<<<<

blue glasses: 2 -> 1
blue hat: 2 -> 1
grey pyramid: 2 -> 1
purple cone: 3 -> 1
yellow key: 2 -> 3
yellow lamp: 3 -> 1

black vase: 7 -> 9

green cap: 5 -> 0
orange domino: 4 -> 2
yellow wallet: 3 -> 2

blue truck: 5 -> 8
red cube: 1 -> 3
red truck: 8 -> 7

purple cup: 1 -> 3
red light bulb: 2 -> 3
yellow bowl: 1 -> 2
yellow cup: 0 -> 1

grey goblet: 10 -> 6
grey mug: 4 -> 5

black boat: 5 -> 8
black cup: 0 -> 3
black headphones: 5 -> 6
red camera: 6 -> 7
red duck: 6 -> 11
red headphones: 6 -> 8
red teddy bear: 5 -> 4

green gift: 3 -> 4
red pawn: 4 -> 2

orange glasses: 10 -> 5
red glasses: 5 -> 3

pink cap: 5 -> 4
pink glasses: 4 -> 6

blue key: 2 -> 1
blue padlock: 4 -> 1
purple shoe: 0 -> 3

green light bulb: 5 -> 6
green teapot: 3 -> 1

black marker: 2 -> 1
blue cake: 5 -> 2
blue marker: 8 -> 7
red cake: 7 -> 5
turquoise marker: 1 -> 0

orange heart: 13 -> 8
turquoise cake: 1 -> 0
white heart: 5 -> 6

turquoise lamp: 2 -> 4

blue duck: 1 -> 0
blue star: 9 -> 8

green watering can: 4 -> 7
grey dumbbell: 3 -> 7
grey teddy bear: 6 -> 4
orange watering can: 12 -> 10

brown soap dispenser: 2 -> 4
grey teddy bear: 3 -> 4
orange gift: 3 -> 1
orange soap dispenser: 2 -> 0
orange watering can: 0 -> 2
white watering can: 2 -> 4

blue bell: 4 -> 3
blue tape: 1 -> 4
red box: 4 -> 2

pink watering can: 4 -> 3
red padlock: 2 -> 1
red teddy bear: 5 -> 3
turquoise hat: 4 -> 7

>>>>

This exercise needs every line of the listing that contains the word "green".

(Task output):
green cap: 5 -> 0
green gift: 3 -> 4
green light bulb: 5 -> 6
green teapot: 3 -> 1
green watering can: 4 -> 7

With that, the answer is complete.